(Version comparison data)
┄┄┄┄┄┄┄┄┄┄┄┄┄┄┄┄┄┄┄┄
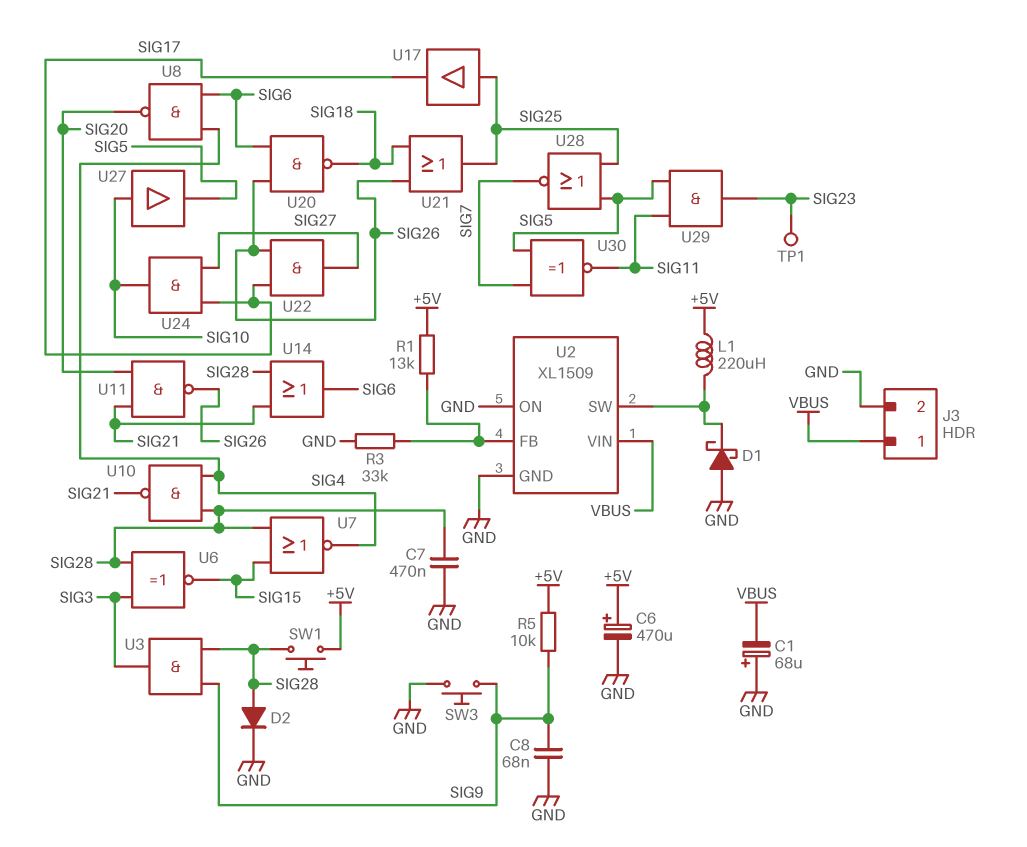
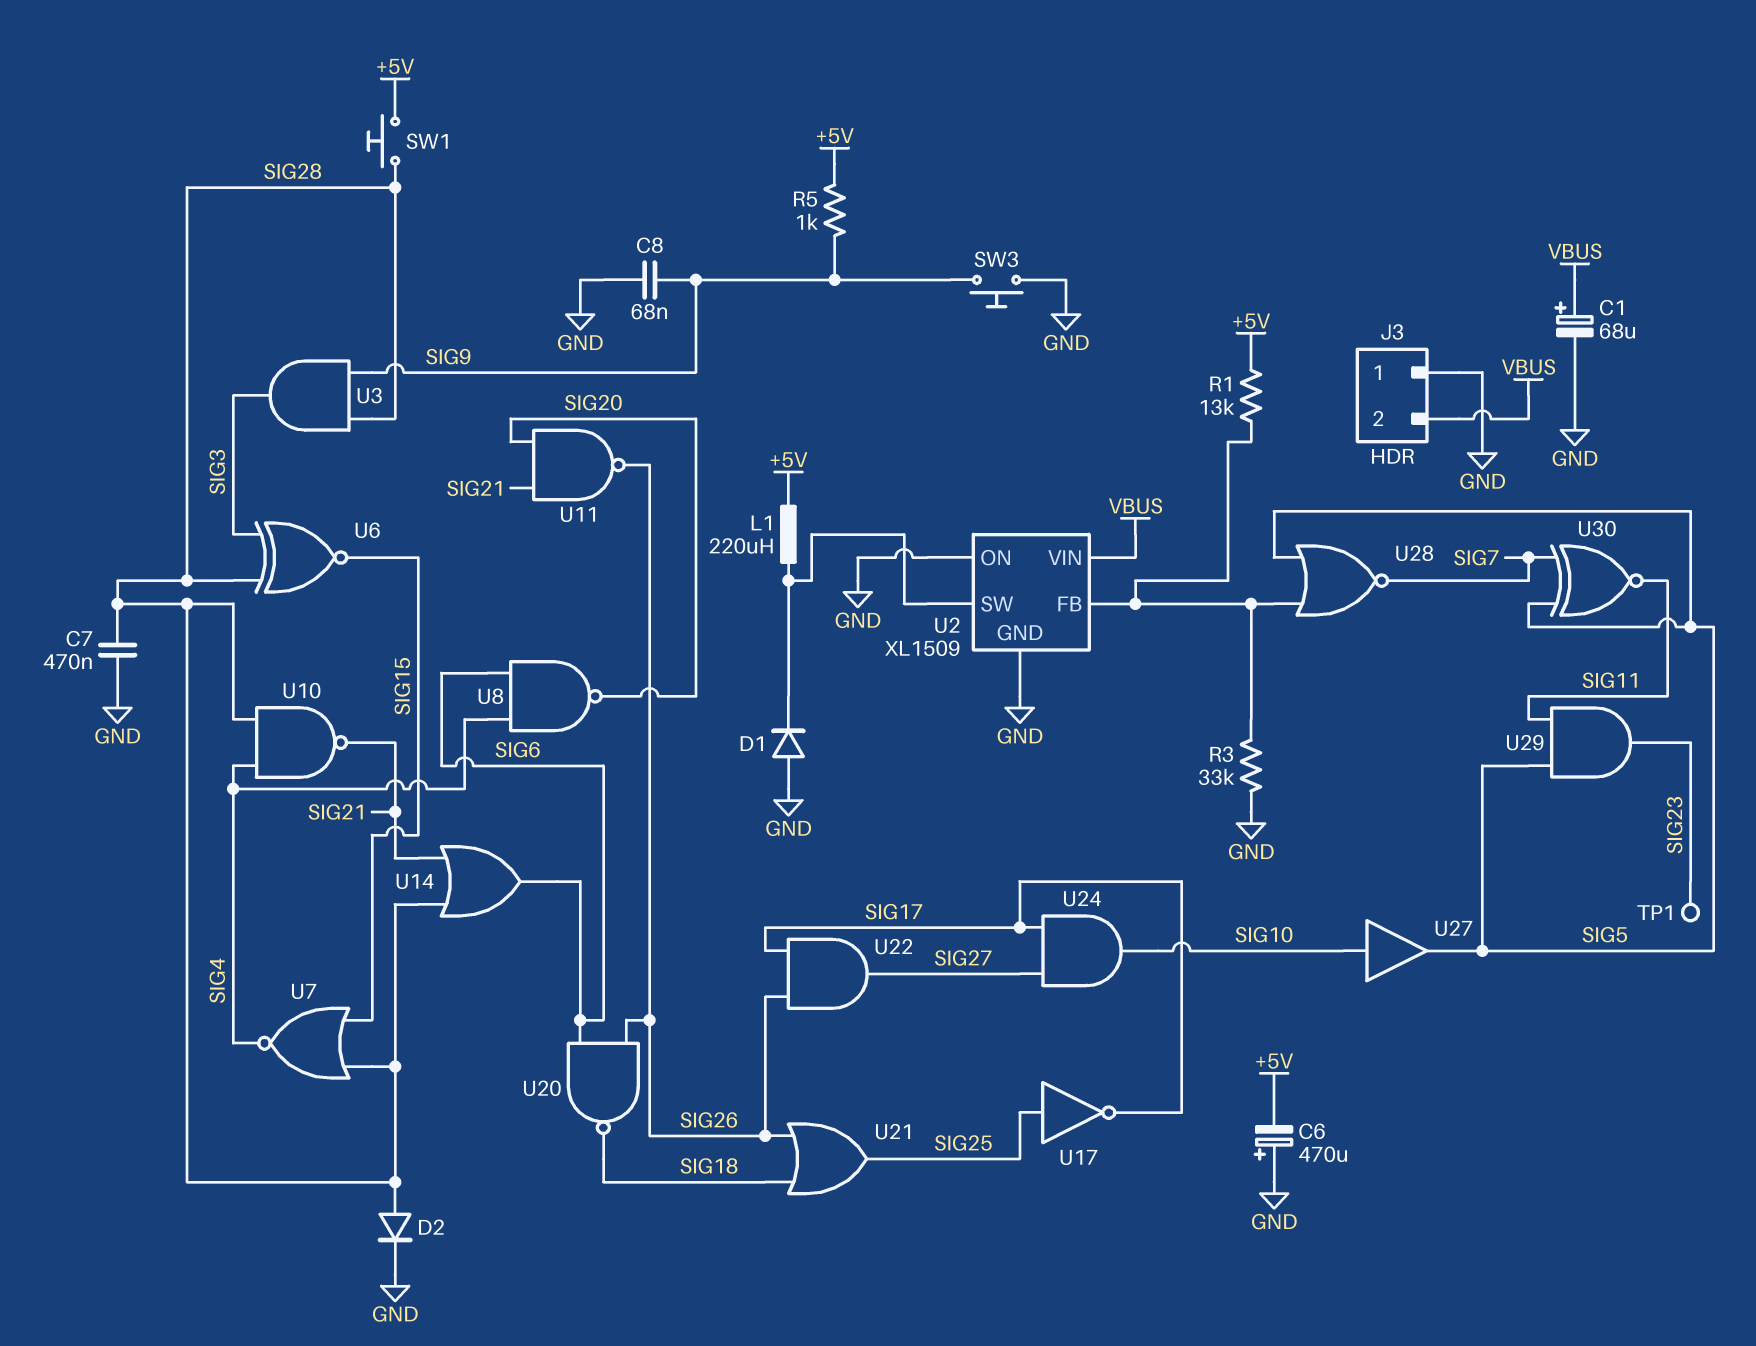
C1: 68uF (plus GND, minus VBUS) -> 68uF (plus VBUS, minus GND)
C6: 470uF (plus +5V, minus GND) -> 470uF (plus GND, minus +5V)
D1: schottky (A GND, K U2/SW) -> diode (A GND, K U2/SW)
J3 pin 1: VBUS -> GND
J3 pin 2: GND -> VBUS
R5: 10k (+5V, SIG9) -> 1k (+5V, SIG9)
U17: buffer (in SIG25, out SIG17) -> NOT (in SIG25, out SIG17)
U28: NOR (in SIG5, in SIG25, out SIG7) -> NOR (in SIG5, in U2/FB, out SIG7)

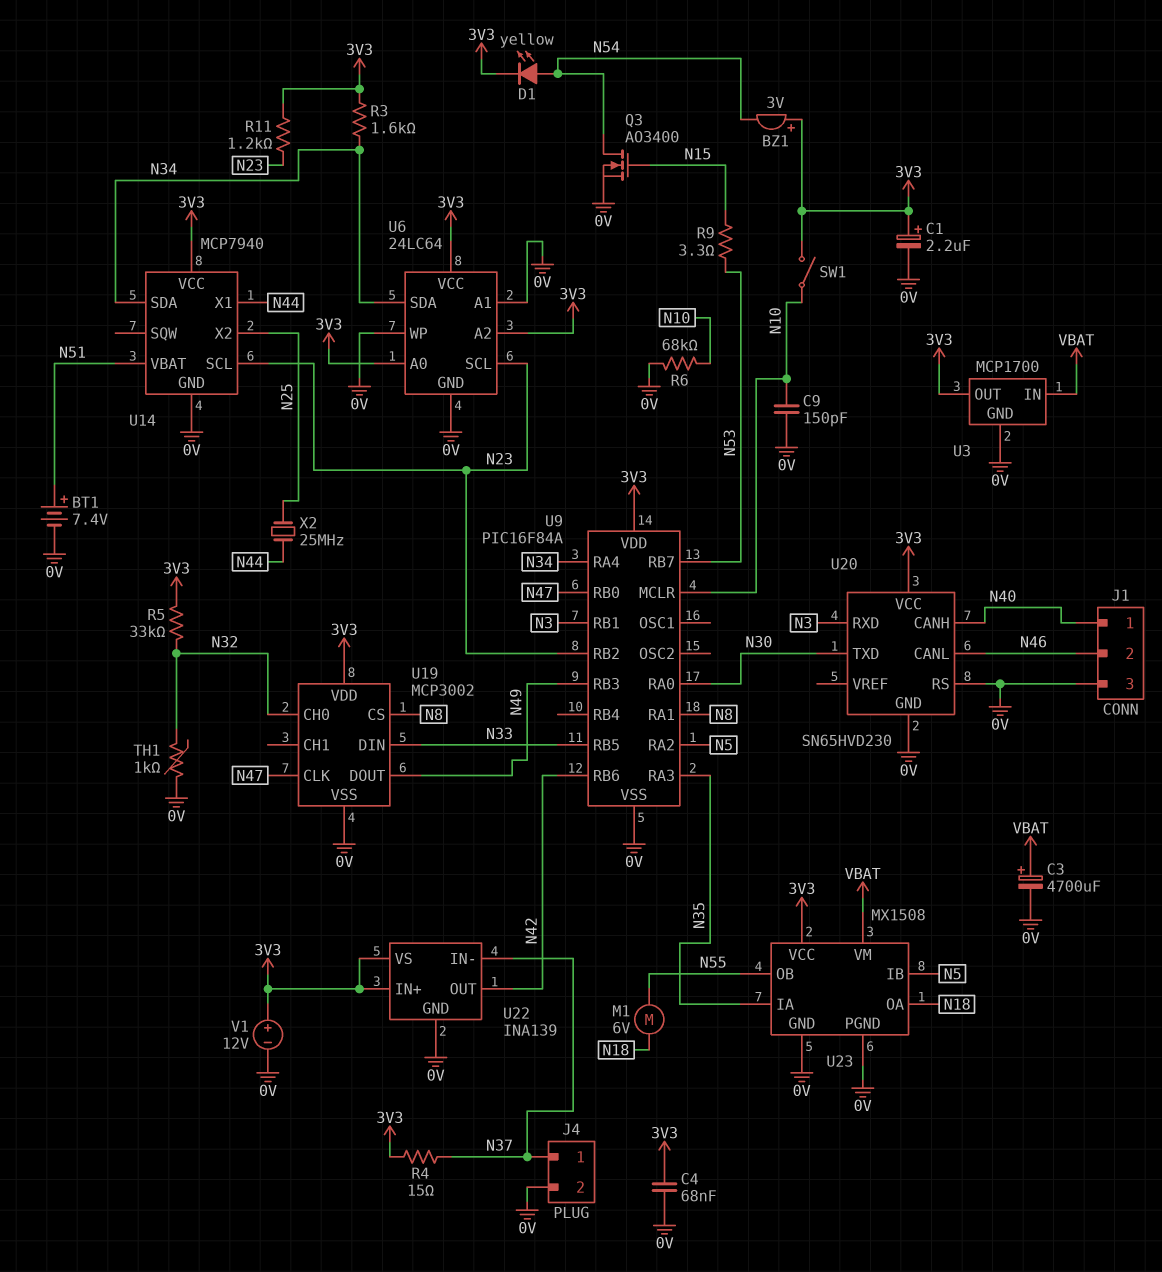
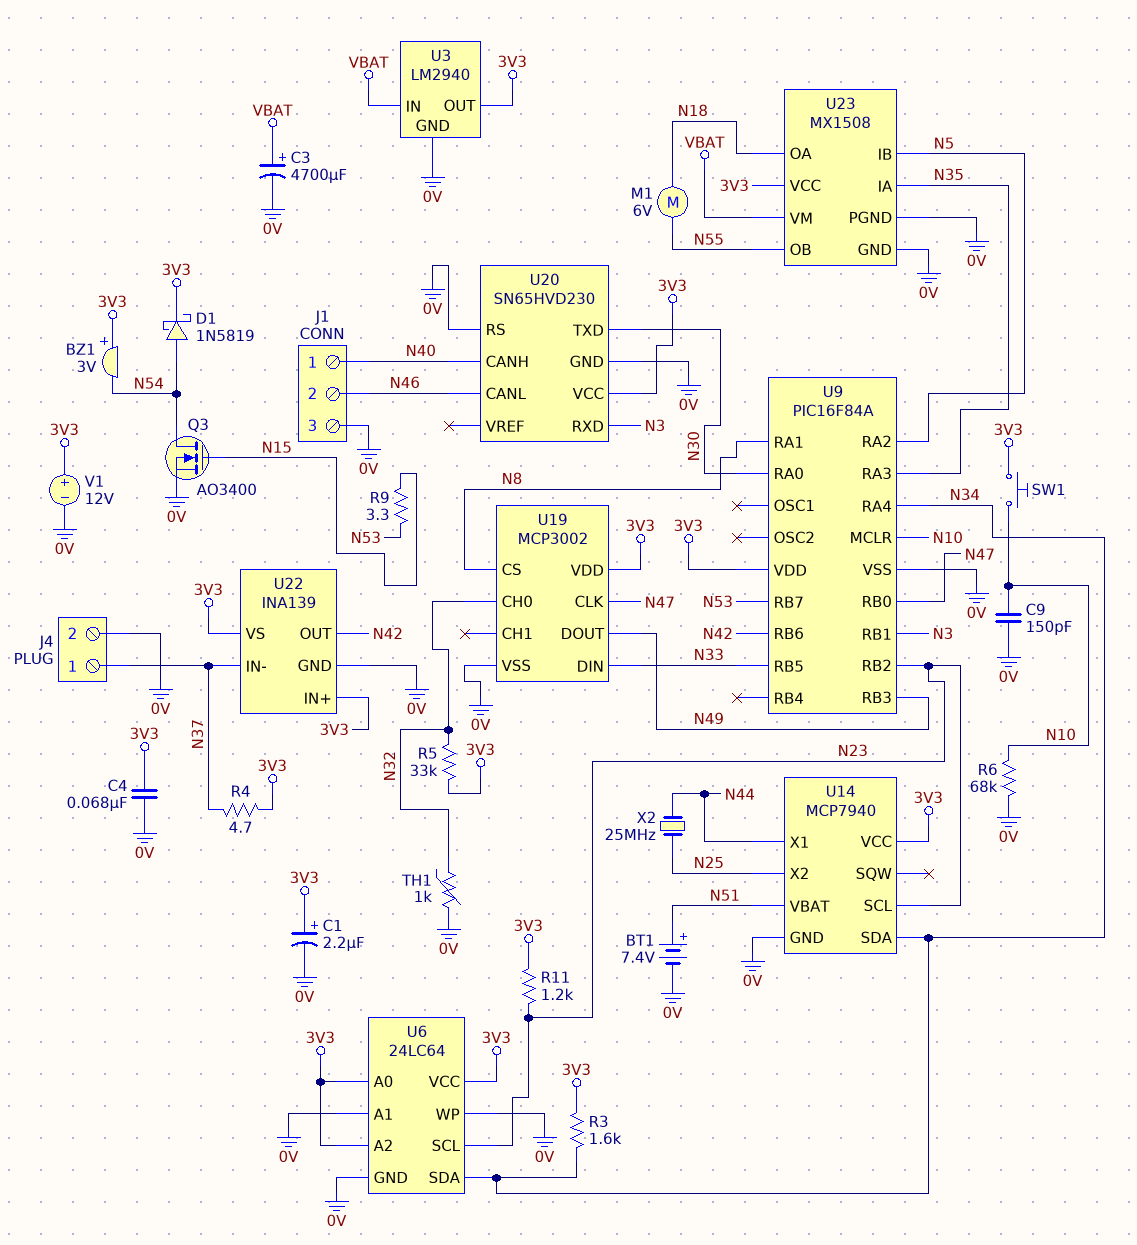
D1: LED yellow (A N54, K 3V3) -> schottky 1N5819 (A N54, K 3V3)
R4: 15 (3V3, N37) -> 4.7 (3V3, N37)
SW1: switch (3V3, N10) -> button (3V3, N10)
U3: MCP1700 -> LM2940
┄┄┄┄┄┄┄┄┄┄┄┄┄┄┄┄┄┄┄┄
__Problem to solve__
Using the records above, write out exactly the lines from the one containing "SW1: switch (3V3, N10) -> button (3V3, N10)" through the last, and add nothing.

__Response to the exercise__
SW1: switch (3V3, N10) -> button (3V3, N10)
U3: MCP1700 -> LM2940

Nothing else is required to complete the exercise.